* [Assignment]:
Repeat the records exactly. Leave out the pictures.

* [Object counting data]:
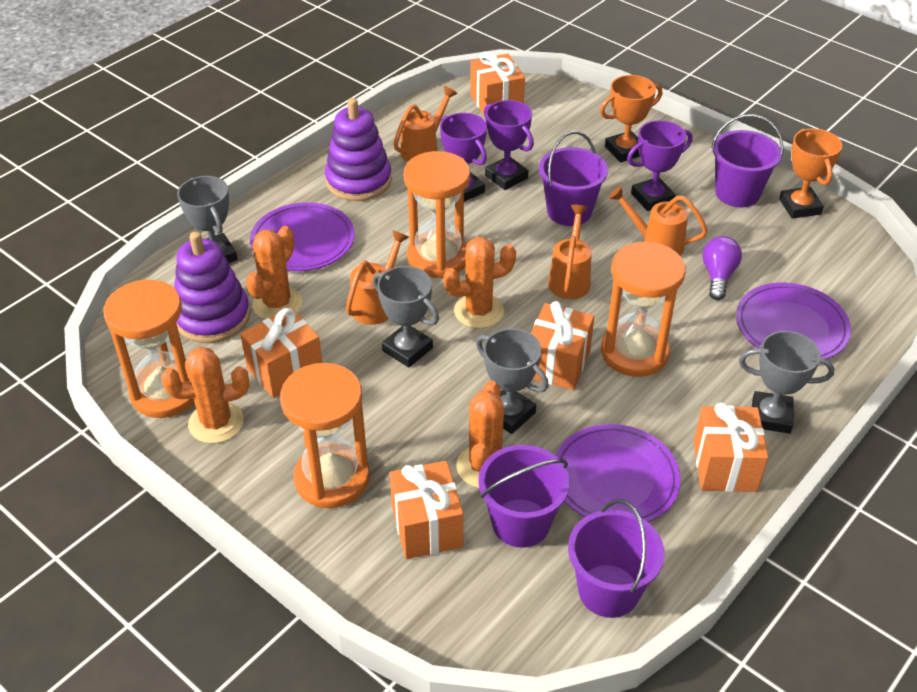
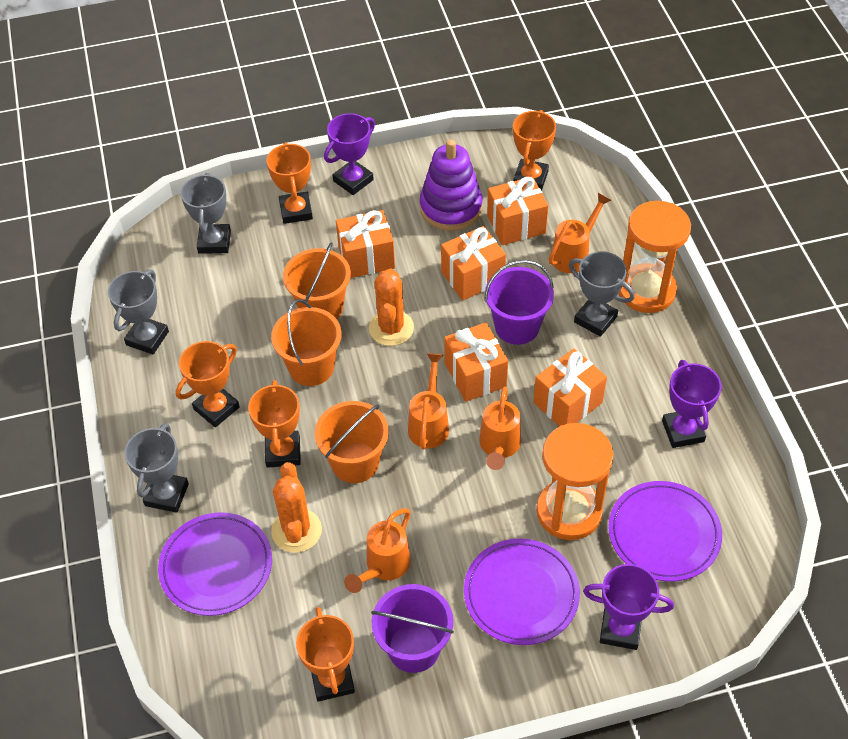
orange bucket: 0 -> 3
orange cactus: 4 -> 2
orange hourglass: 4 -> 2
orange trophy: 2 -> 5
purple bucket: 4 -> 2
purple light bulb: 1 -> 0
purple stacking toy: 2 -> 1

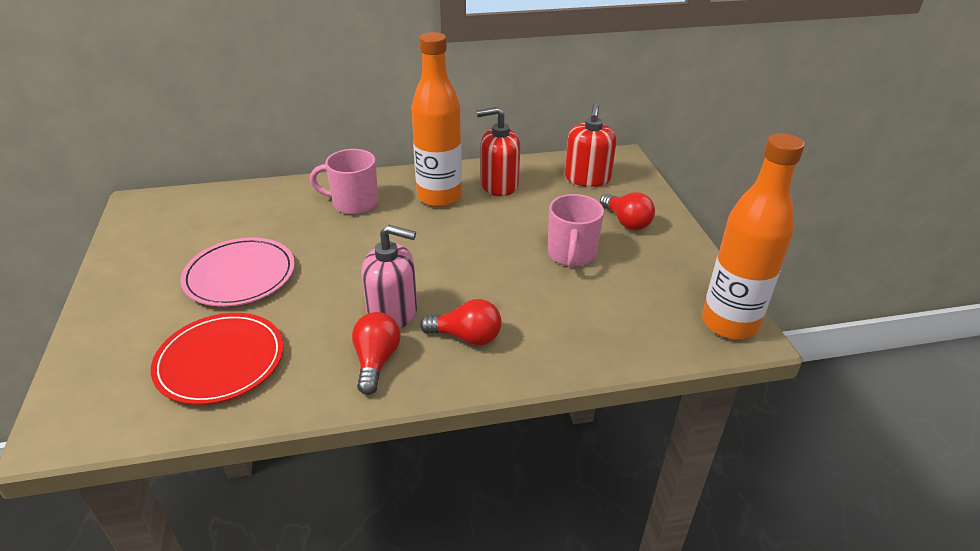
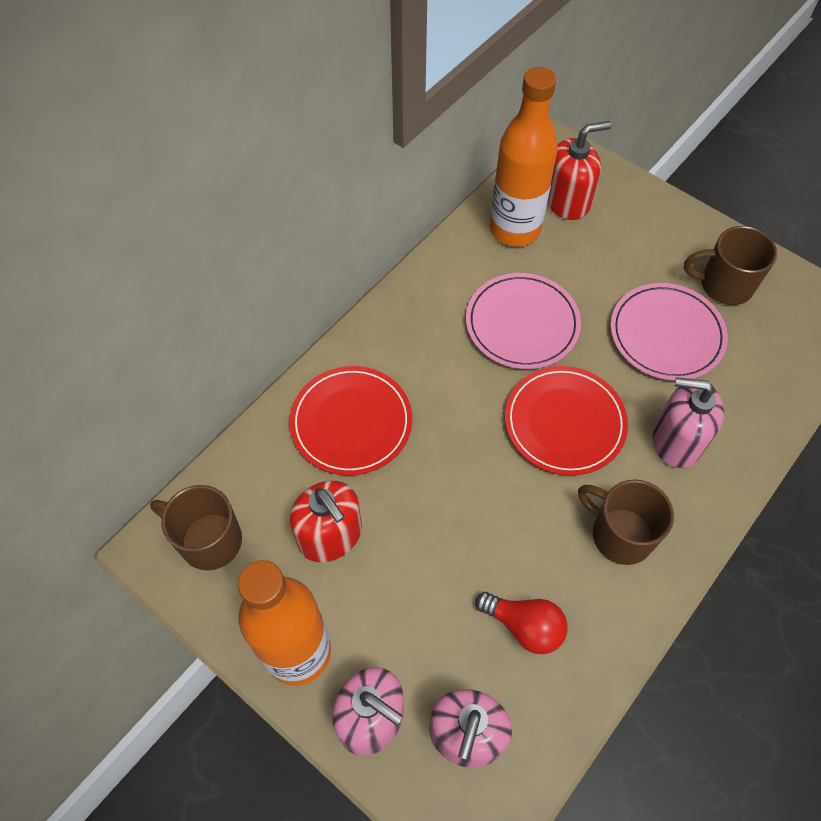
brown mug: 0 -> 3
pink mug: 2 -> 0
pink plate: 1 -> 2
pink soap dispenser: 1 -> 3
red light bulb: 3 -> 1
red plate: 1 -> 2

* [Solution to this task]:
orange bucket: 0 -> 3
orange cactus: 4 -> 2
orange hourglass: 4 -> 2
orange trophy: 2 -> 5
purple bucket: 4 -> 2
purple light bulb: 1 -> 0
purple stacking toy: 2 -> 1

brown mug: 0 -> 3
pink mug: 2 -> 0
pink plate: 1 -> 2
pink soap dispenser: 1 -> 3
red light bulb: 3 -> 1
red plate: 1 -> 2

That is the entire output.